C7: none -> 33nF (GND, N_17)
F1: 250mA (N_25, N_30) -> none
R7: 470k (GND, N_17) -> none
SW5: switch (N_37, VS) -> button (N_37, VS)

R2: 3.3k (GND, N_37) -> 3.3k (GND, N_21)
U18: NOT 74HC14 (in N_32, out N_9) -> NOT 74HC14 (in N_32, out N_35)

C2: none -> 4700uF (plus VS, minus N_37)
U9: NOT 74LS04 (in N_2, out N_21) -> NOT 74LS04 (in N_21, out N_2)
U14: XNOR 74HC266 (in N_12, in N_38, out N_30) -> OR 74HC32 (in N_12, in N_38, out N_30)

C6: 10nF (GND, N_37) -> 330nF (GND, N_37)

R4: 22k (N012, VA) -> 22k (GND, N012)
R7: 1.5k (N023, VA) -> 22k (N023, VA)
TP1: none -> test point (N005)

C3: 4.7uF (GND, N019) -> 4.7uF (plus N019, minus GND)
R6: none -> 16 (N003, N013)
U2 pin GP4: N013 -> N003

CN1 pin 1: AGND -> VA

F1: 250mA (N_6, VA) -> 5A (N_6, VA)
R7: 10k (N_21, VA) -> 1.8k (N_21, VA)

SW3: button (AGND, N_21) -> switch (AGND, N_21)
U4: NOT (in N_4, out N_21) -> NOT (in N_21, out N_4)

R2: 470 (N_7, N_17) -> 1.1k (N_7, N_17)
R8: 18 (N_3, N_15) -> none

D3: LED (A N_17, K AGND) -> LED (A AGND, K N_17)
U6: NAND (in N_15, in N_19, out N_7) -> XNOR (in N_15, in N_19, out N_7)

• **Task goal**:
Extract every entry above as it appears.

• **Result of the task**:
C7: none -> 33nF (GND, N_17)
F1: 250mA (N_25, N_30) -> none
R7: 470k (GND, N_17) -> none
SW5: switch (N_37, VS) -> button (N_37, VS)

R2: 3.3k (GND, N_37) -> 3.3k (GND, N_21)
U18: NOT 74HC14 (in N_32, out N_9) -> NOT 74HC14 (in N_32, out N_35)

C2: none -> 4700uF (plus VS, minus N_37)
U9: NOT 74LS04 (in N_2, out N_21) -> NOT 74LS04 (in N_21, out N_2)
U14: XNOR 74HC266 (in N_12, in N_38, out N_30) -> OR 74HC32 (in N_12, in N_38, out N_30)

C6: 10nF (GND, N_37) -> 330nF (GND, N_37)

R4: 22k (N012, VA) -> 22k (GND, N012)
R7: 1.5k (N023, VA) -> 22k (N023, VA)
TP1: none -> test point (N005)

C3: 4.7uF (GND, N019) -> 4.7uF (plus N019, minus GND)
R6: none -> 16 (N003, N013)
U2 pin GP4: N013 -> N003

CN1 pin 1: AGND -> VA

F1: 250mA (N_6, VA) -> 5A (N_6, VA)
R7: 10k (N_21, VA) -> 1.8k (N_21, VA)

SW3: button (AGND, N_21) -> switch (AGND, N_21)
U4: NOT (in N_4, out N_21) -> NOT (in N_21, out N_4)

R2: 470 (N_7, N_17) -> 1.1k (N_7, N_17)
R8: 18 (N_3, N_15) -> none

D3: LED (A N_17, K AGND) -> LED (A AGND, K N_17)
U6: NAND (in N_15, in N_19, out N_7) -> XNOR (in N_15, in N_19, out N_7)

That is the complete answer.